◆ What to work on ◆
Of all the entries below, only the lines from the one with "trolley: (160, 148) -> (763, 359), removed" up to and including the one with "window: (348, 581) -> (82, 407), moved" are to be duplicated exactly.
━━━ Data to use ━━━
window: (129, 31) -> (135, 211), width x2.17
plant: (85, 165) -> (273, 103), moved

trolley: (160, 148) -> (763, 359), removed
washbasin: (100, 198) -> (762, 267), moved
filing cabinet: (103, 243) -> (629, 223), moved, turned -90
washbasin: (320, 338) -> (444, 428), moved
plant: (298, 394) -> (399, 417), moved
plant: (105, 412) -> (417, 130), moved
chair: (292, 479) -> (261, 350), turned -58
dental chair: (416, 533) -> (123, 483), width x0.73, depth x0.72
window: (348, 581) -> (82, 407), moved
━━━
━━━ Data to use ━━━
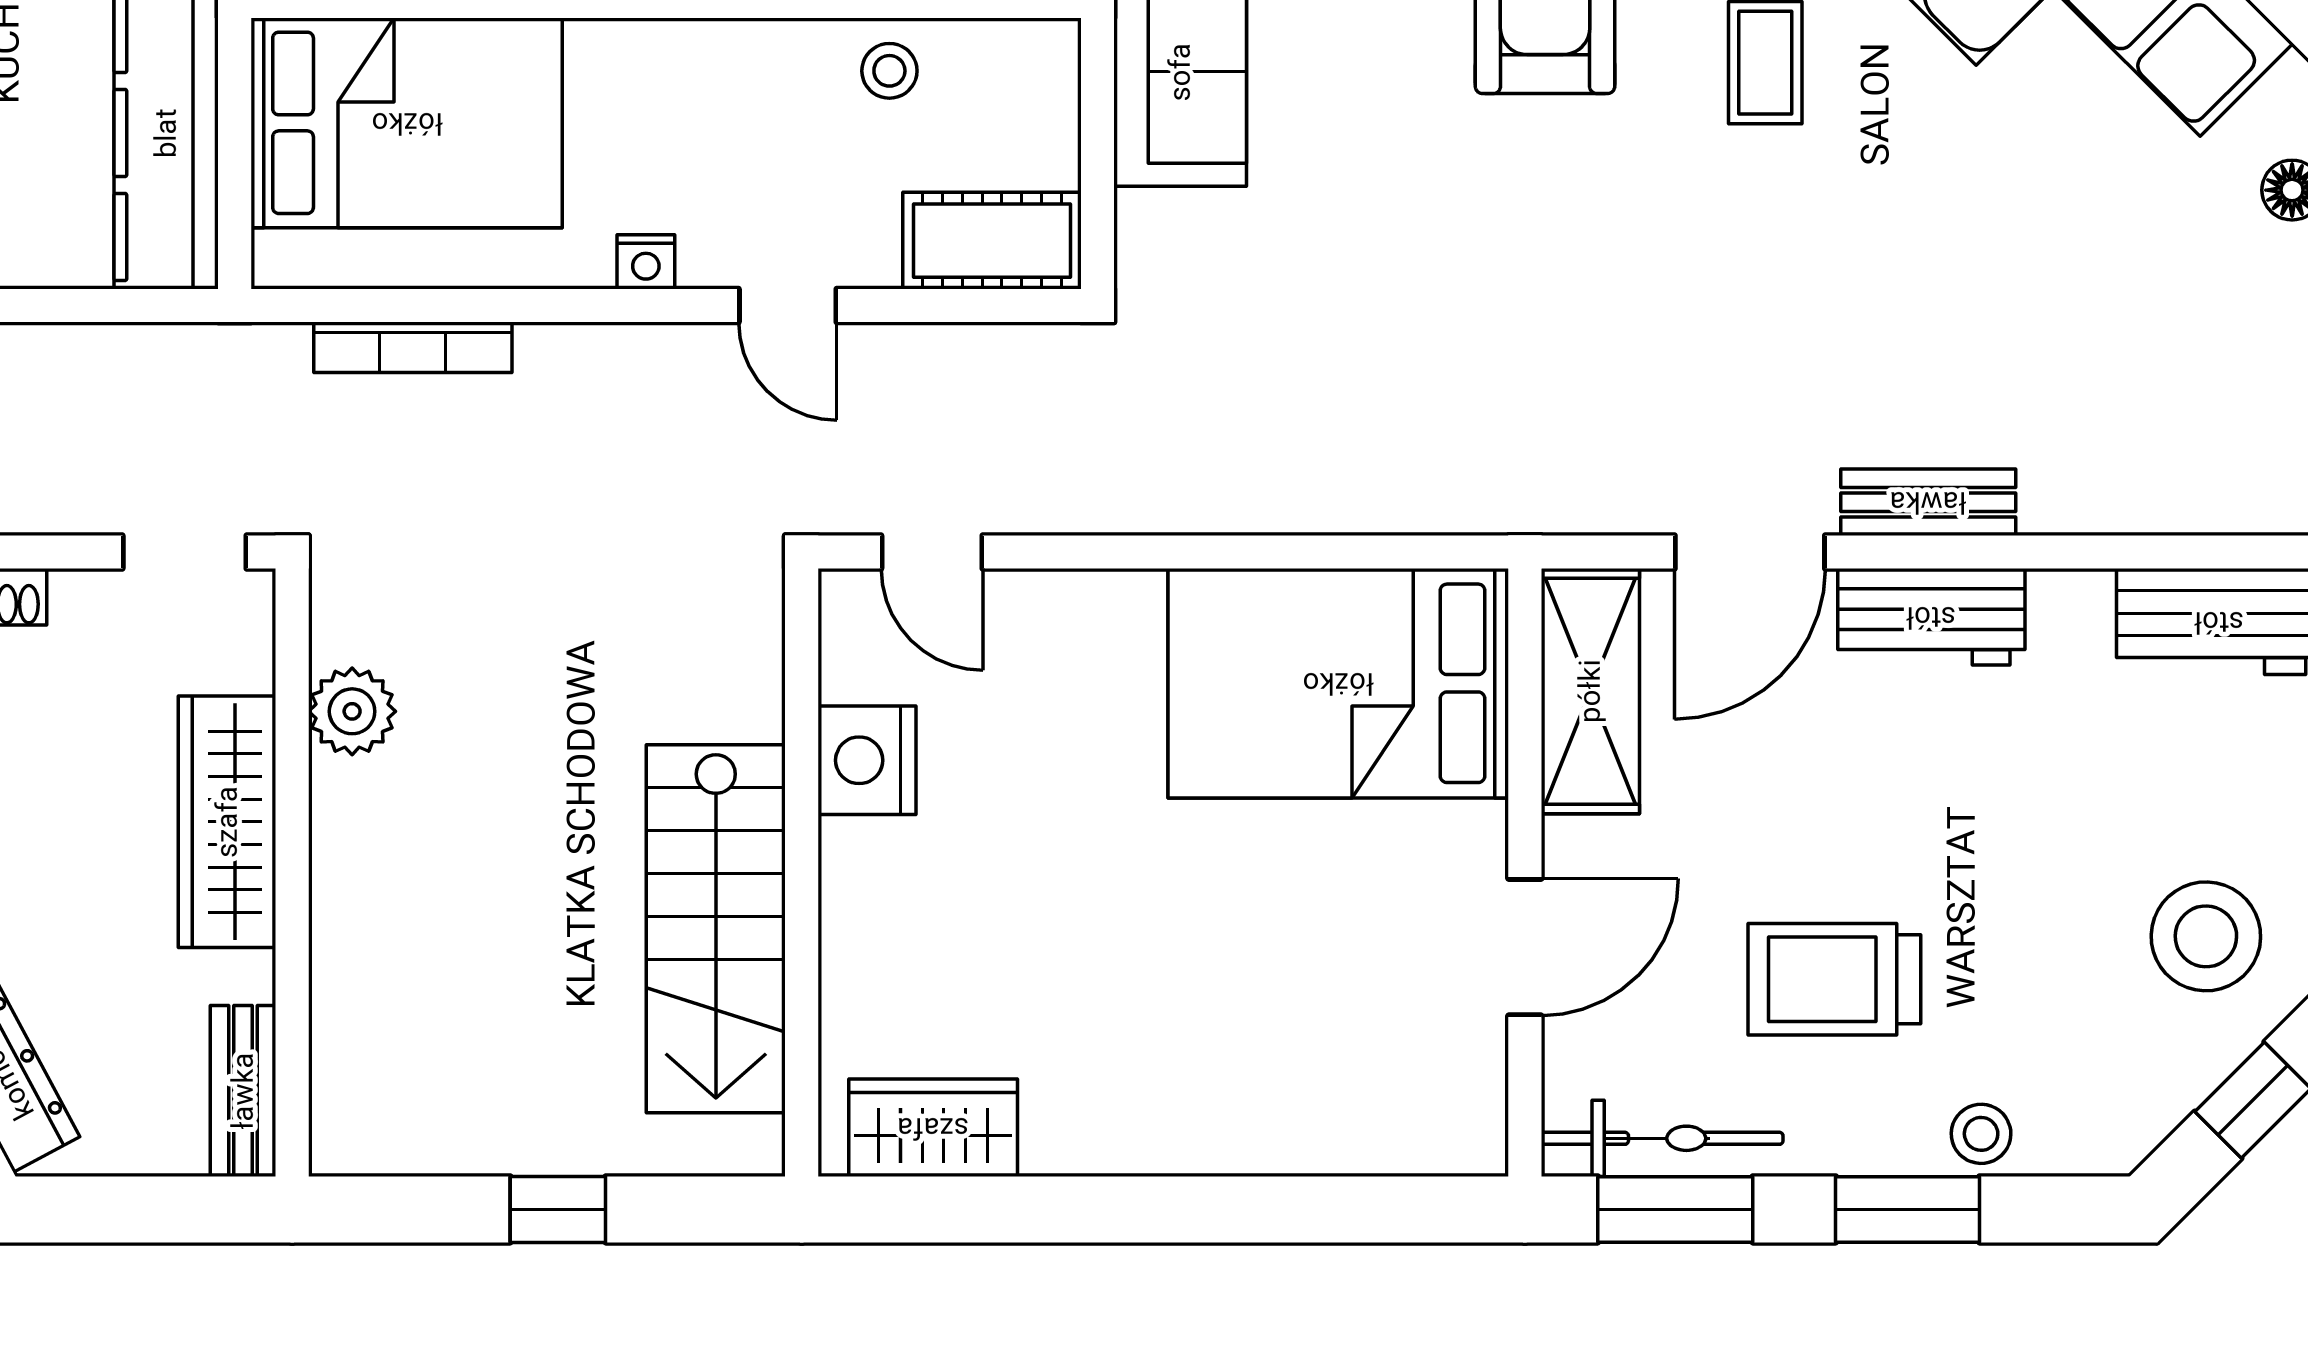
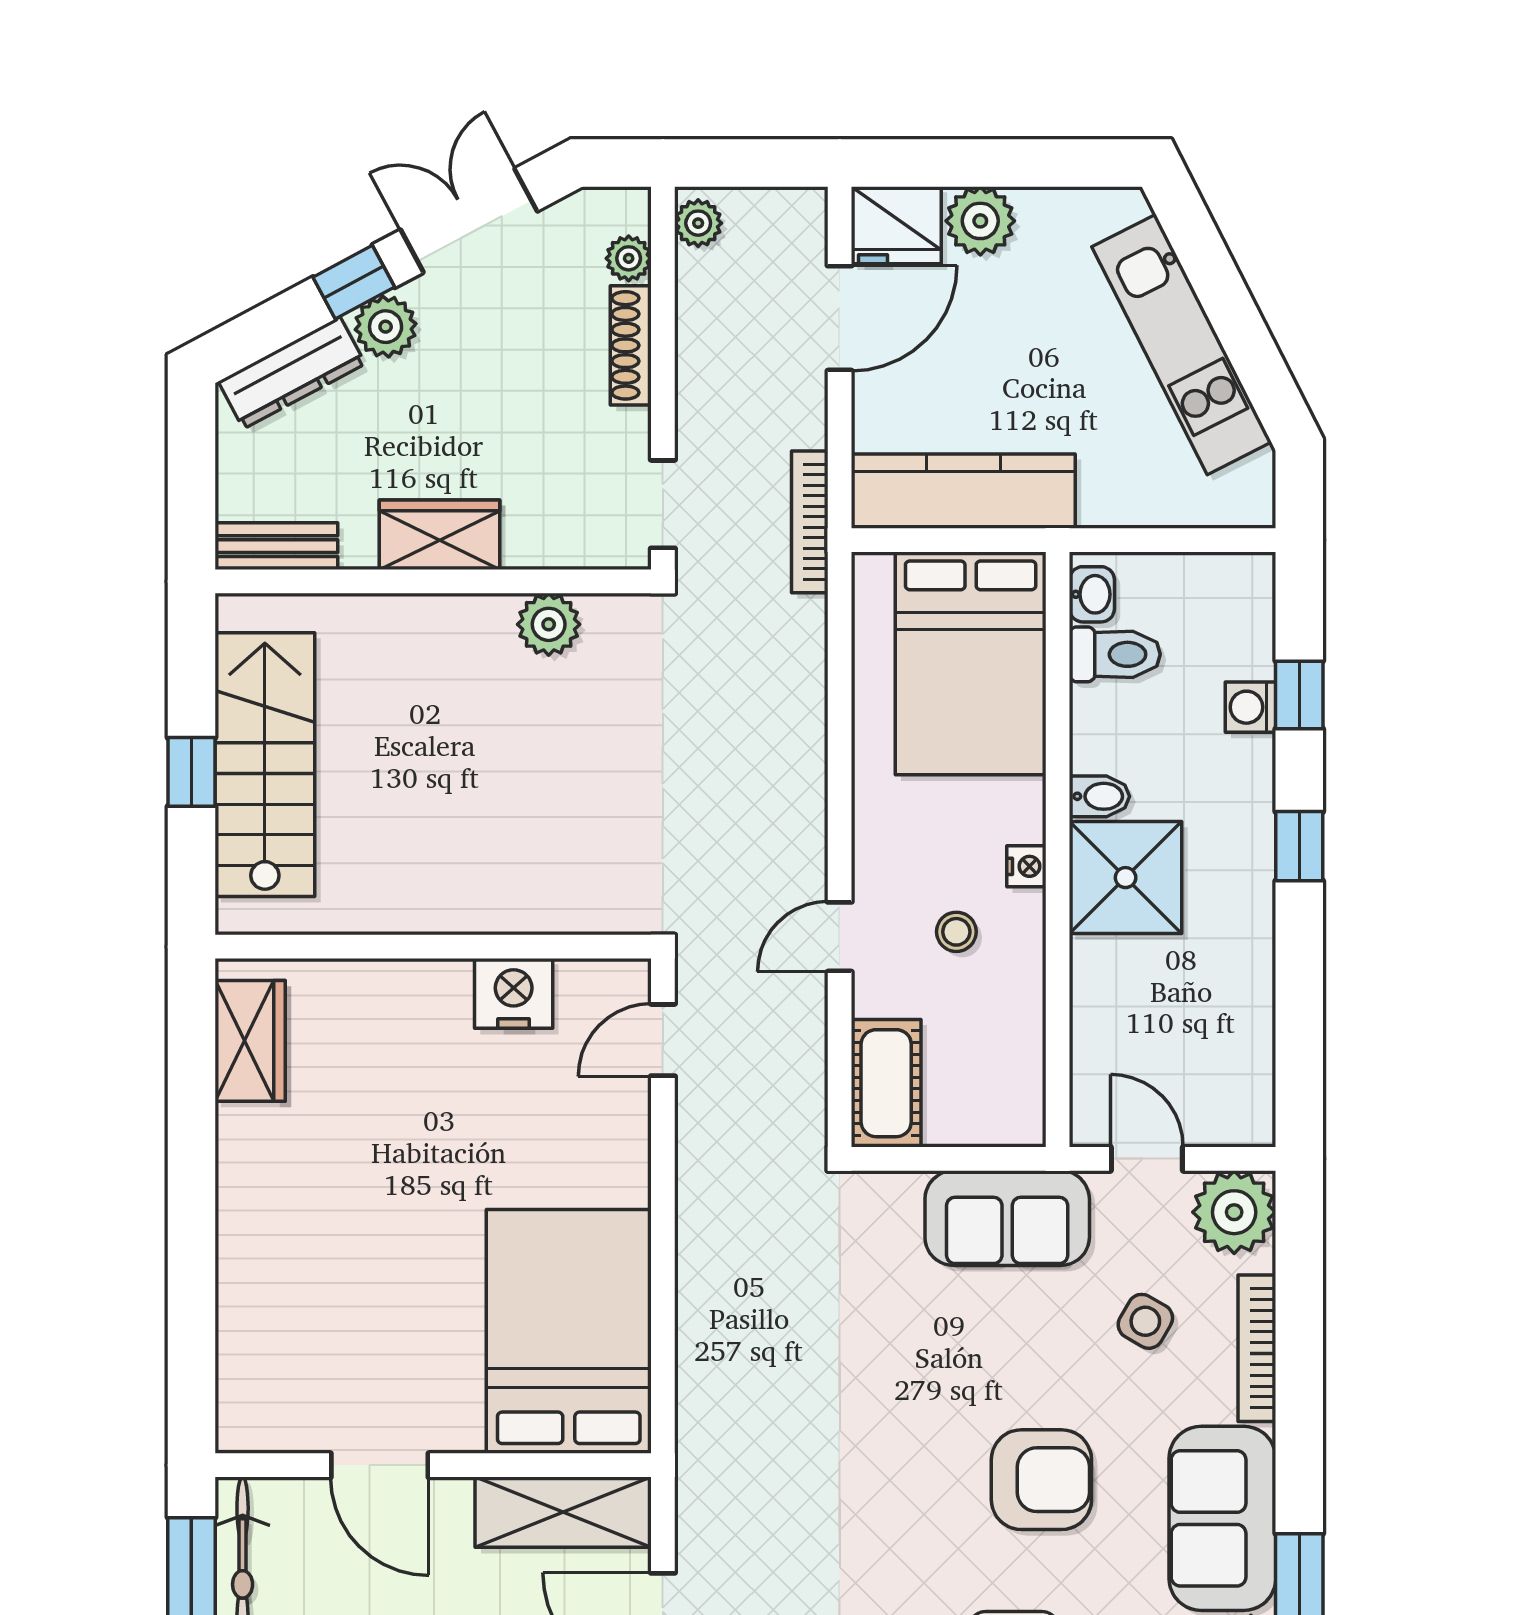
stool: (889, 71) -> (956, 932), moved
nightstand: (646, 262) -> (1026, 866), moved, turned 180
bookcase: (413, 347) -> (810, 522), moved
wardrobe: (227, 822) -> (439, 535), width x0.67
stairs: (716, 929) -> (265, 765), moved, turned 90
━━━
◆ Response below ◆
trolley: (160, 148) -> (763, 359), removed
washbasin: (100, 198) -> (762, 267), moved
filing cabinet: (103, 243) -> (629, 223), moved, turned -90
washbasin: (320, 338) -> (444, 428), moved
plant: (298, 394) -> (399, 417), moved
plant: (105, 412) -> (417, 130), moved
chair: (292, 479) -> (261, 350), turned -58
dental chair: (416, 533) -> (123, 483), width x0.73, depth x0.72
window: (348, 581) -> (82, 407), moved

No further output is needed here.